RECORDS SUPPLIED:
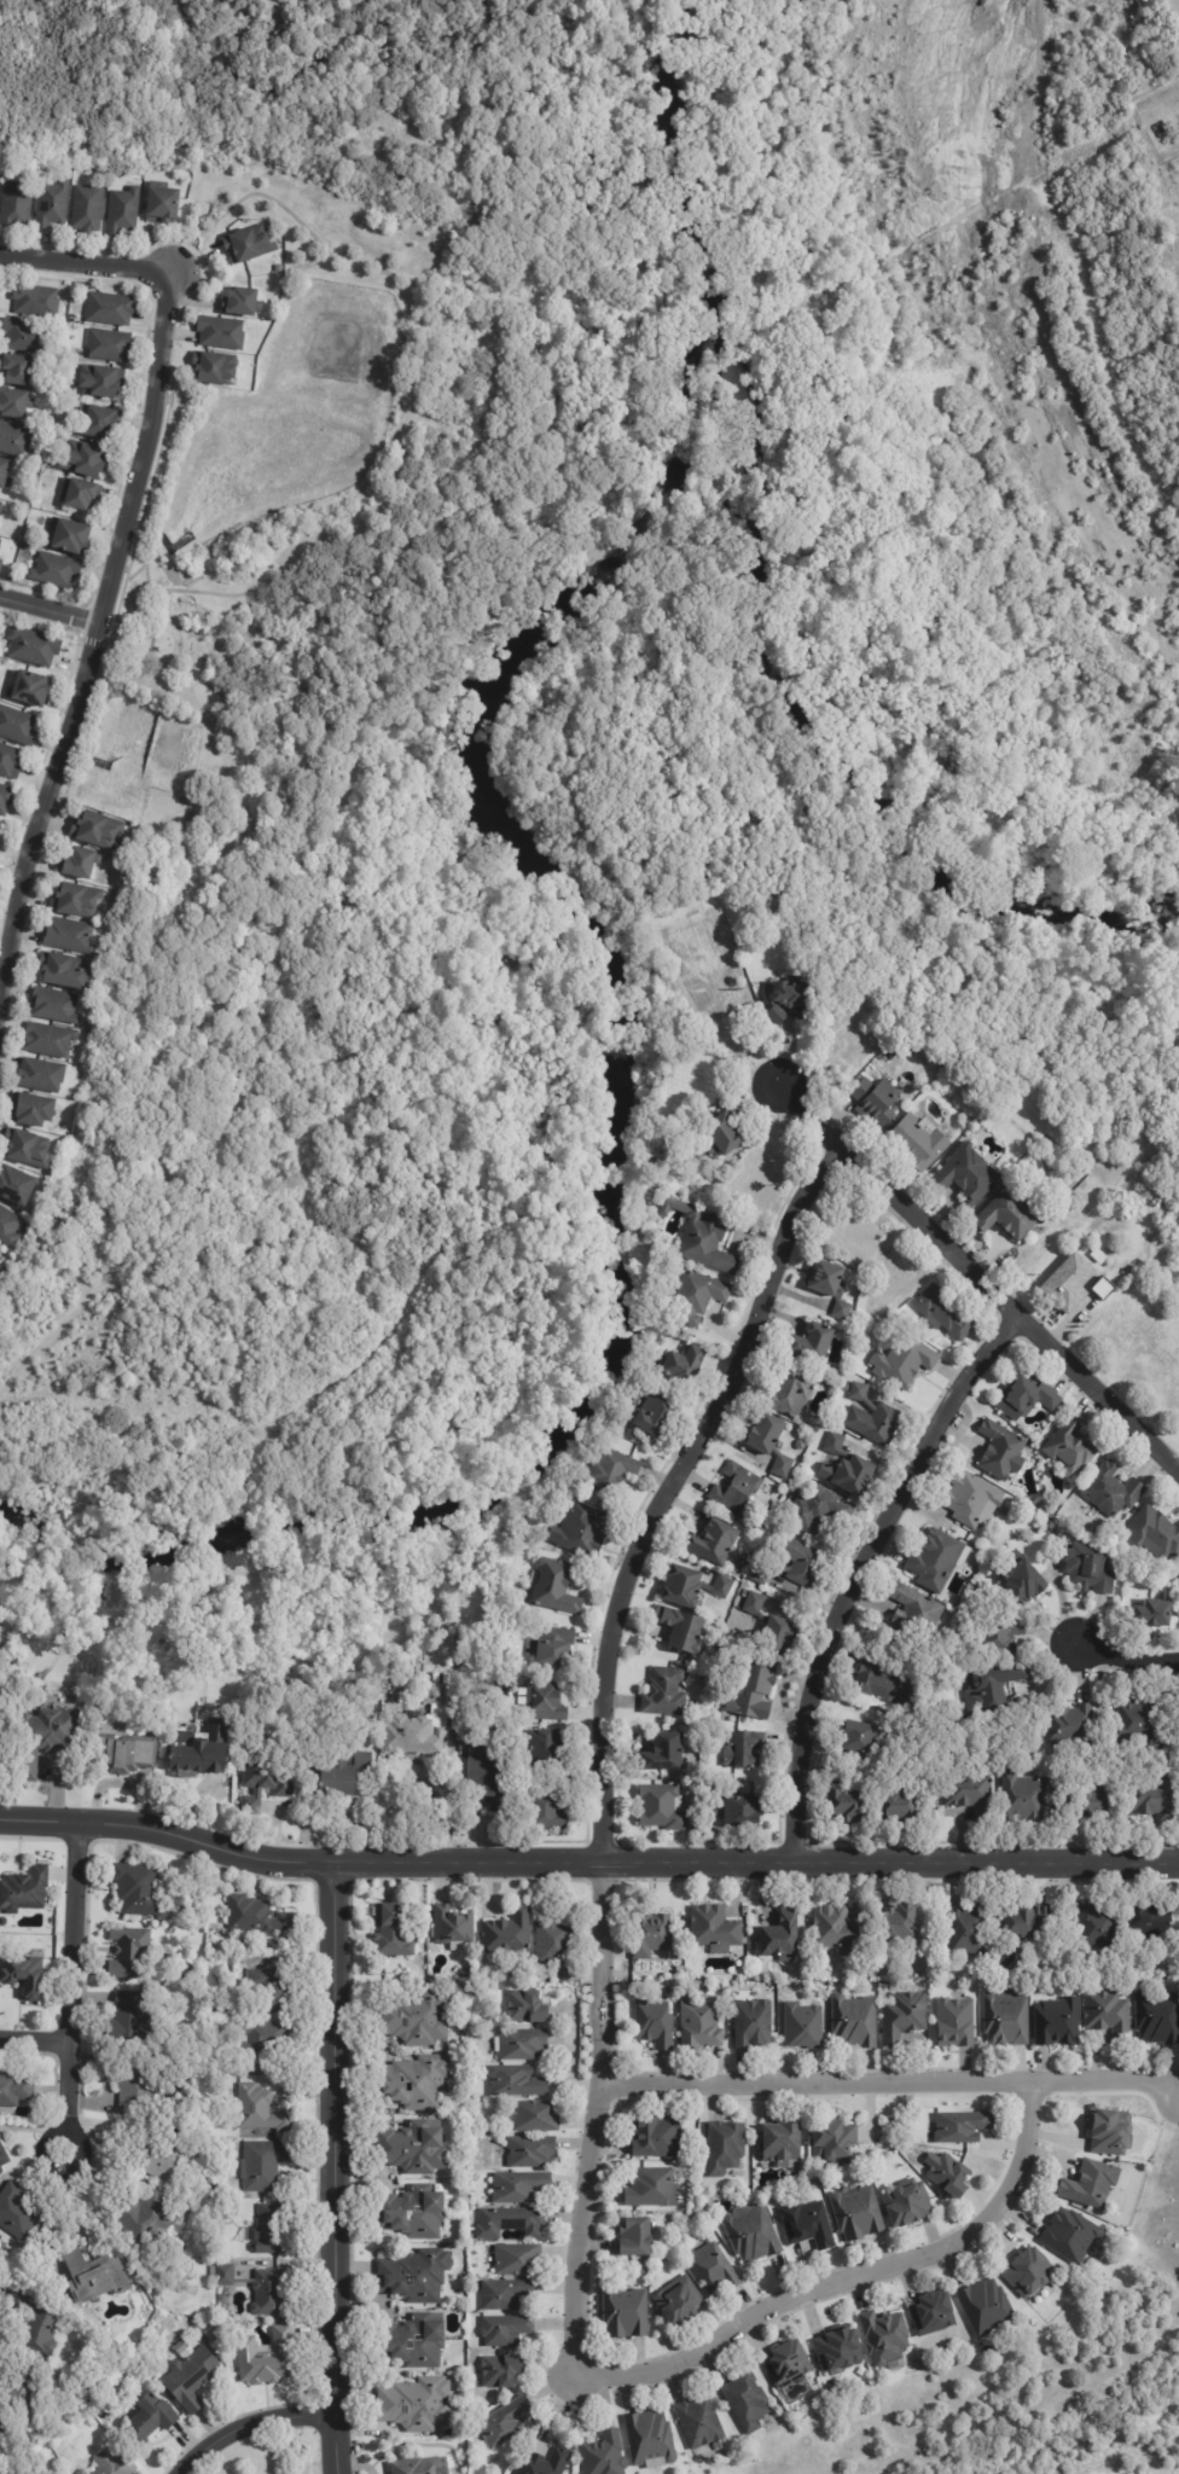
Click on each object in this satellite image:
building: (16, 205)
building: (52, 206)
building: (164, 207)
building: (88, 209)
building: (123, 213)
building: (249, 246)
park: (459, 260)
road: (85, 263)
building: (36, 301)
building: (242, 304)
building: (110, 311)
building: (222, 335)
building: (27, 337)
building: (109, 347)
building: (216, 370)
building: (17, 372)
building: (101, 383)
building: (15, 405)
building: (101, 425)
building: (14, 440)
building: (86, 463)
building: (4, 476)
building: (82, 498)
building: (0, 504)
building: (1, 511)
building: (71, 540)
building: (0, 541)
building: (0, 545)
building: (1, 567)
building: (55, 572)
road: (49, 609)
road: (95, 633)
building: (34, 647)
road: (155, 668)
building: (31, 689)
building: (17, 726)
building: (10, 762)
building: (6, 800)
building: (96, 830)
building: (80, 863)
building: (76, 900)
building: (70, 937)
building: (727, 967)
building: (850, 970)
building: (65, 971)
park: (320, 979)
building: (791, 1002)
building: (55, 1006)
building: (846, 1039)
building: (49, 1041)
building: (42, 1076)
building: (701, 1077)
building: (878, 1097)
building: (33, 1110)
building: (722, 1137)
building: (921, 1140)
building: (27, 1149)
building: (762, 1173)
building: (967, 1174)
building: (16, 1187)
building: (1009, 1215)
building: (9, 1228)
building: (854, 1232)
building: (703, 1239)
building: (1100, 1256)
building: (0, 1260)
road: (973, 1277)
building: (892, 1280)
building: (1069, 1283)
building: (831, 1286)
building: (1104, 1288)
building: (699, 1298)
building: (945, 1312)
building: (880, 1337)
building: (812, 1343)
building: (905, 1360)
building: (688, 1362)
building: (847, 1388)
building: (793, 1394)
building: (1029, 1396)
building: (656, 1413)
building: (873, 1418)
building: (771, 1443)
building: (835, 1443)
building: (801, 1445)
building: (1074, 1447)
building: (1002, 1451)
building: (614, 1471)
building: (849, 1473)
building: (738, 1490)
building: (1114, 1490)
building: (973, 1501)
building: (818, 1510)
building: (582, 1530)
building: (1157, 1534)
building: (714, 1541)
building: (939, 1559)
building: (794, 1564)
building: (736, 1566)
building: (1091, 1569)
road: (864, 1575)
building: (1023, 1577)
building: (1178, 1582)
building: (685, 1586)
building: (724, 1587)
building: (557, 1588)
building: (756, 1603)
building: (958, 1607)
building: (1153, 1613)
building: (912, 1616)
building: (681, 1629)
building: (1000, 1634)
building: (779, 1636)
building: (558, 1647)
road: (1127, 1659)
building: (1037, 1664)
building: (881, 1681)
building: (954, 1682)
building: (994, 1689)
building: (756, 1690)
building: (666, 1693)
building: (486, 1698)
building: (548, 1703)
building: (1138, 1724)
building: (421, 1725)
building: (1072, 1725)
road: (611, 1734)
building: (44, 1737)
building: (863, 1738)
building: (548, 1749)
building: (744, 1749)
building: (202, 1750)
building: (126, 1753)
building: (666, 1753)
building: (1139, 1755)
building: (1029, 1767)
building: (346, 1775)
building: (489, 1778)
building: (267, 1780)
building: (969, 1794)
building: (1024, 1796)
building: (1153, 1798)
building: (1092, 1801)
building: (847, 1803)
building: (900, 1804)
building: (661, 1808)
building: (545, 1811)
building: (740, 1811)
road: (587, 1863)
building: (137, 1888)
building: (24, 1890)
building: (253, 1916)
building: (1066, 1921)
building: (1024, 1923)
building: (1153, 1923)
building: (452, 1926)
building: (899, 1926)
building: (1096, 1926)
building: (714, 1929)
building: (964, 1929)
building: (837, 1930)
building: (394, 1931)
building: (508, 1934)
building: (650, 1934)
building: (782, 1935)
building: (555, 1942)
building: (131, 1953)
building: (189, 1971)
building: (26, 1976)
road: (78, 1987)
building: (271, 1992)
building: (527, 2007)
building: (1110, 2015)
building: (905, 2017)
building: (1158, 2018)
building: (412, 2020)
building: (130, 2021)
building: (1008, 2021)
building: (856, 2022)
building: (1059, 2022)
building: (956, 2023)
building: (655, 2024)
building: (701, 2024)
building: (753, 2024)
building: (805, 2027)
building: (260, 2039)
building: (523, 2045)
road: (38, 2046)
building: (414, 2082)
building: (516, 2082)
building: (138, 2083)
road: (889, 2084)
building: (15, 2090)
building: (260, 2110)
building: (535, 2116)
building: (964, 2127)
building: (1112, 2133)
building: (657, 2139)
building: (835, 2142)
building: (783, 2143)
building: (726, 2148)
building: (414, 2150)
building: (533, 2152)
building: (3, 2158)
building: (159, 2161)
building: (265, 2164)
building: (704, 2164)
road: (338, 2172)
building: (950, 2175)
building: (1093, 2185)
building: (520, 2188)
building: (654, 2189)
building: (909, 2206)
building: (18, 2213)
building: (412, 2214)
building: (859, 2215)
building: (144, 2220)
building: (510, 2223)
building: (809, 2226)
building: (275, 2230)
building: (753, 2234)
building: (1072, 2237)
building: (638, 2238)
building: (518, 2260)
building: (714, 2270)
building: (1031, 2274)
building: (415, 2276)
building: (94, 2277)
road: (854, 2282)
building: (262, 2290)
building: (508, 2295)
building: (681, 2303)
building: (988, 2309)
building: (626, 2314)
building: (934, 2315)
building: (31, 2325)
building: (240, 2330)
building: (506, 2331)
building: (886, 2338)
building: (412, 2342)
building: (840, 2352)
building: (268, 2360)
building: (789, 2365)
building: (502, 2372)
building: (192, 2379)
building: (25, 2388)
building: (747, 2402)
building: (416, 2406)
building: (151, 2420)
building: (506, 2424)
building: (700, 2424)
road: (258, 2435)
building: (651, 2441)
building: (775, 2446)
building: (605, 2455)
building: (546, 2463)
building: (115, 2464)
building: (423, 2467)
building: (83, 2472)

--

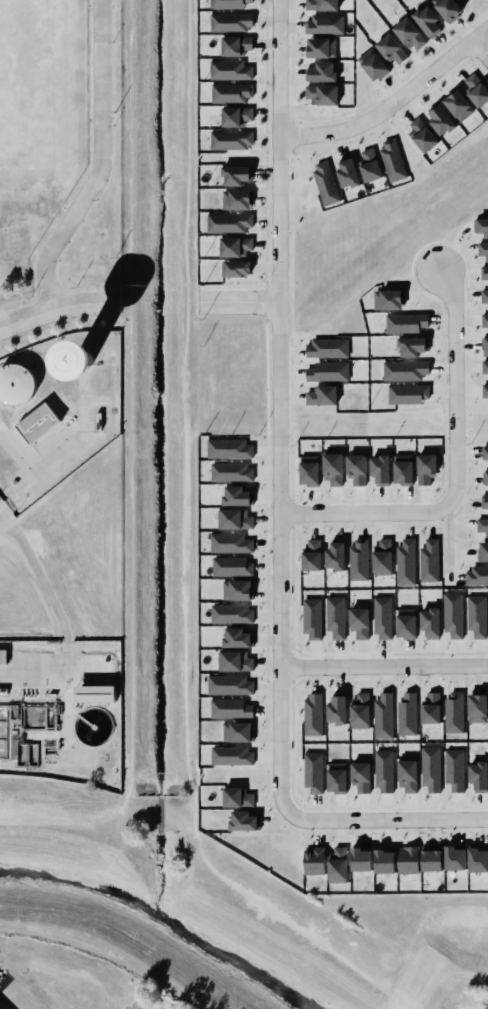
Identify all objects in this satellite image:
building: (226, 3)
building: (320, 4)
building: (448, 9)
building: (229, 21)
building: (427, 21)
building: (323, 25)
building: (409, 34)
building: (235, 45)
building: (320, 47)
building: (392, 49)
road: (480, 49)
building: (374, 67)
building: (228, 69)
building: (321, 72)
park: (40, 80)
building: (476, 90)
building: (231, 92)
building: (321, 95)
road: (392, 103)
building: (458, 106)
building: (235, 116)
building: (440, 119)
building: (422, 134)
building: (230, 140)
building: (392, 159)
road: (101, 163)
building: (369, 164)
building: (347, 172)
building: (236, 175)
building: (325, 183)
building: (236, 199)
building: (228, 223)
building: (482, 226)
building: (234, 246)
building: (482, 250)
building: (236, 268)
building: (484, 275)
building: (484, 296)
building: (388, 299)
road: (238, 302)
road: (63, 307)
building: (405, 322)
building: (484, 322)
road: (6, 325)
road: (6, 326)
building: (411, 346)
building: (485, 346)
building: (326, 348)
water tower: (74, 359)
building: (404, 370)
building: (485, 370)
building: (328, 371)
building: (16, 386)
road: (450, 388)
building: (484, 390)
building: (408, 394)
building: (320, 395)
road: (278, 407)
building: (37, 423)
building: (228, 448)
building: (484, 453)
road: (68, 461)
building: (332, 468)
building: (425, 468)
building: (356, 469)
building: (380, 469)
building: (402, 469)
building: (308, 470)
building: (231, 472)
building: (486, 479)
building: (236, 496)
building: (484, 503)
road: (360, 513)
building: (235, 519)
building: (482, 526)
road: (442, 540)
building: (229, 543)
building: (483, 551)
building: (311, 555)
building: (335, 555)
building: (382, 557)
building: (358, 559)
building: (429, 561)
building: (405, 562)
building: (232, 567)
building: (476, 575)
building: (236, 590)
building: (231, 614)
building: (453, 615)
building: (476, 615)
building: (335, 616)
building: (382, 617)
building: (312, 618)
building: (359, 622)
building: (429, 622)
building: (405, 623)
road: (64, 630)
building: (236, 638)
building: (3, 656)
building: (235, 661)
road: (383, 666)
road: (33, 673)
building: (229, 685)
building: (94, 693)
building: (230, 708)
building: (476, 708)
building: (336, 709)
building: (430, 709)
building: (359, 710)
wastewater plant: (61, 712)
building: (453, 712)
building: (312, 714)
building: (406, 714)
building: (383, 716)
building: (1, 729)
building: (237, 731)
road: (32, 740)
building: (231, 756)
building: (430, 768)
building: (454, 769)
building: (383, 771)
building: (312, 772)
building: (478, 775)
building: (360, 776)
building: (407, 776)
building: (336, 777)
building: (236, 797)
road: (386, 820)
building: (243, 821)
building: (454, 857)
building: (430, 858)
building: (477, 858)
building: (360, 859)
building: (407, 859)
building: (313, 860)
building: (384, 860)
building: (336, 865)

WHAT IS EXPECTED: Show the lines above that include "satellite".

TASK OUTPUT:
Click on each object in this satellite image:
Identify all objects in this satellite image:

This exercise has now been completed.